Exercise brief
Give the entries below again exactly. Their pictures are not needed.

== Exercise inputs

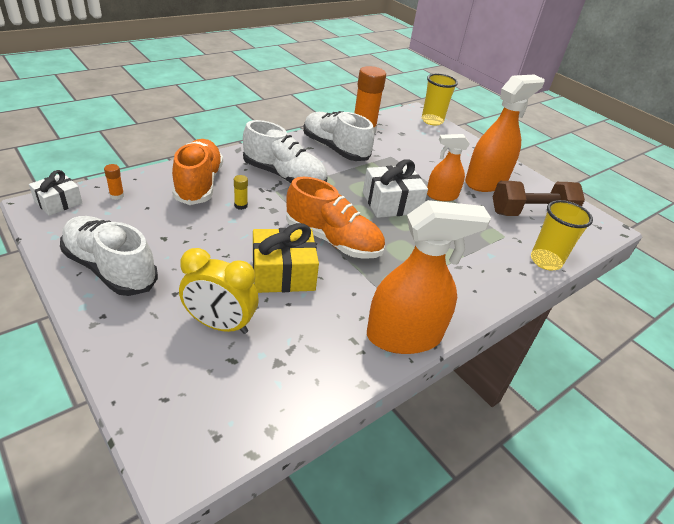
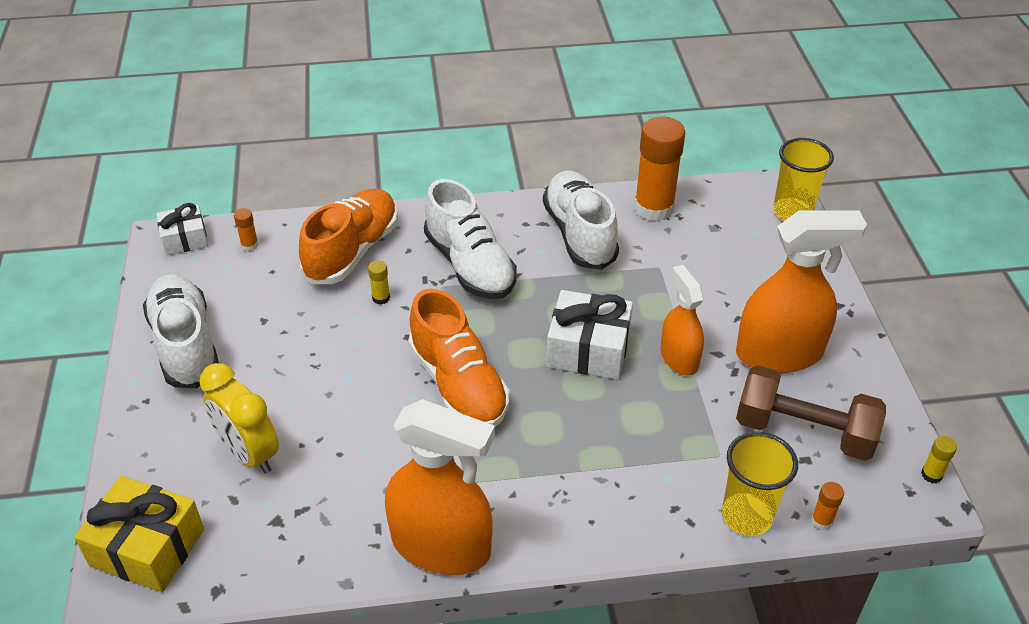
camera: 35 degrees right, 5 degrees up
yellow gift [253,223,319,293] -> yellow gift moved to [74,476,204,592]
orange spray bottle [427,134,470,201] -> orange spray bottle turned 45 degrees clockwise [661,265,704,376]
none -> orange glue stick [811,482,844,530]
none -> yellow glue stick [921,436,957,483]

====

Final answer
camera: 35 degrees right, 5 degrees up
yellow gift [253,223,319,293] -> yellow gift moved to [74,476,204,592]
orange spray bottle [427,134,470,201] -> orange spray bottle turned 45 degrees clockwise [661,265,704,376]
none -> orange glue stick [811,482,844,530]
none -> yellow glue stick [921,436,957,483]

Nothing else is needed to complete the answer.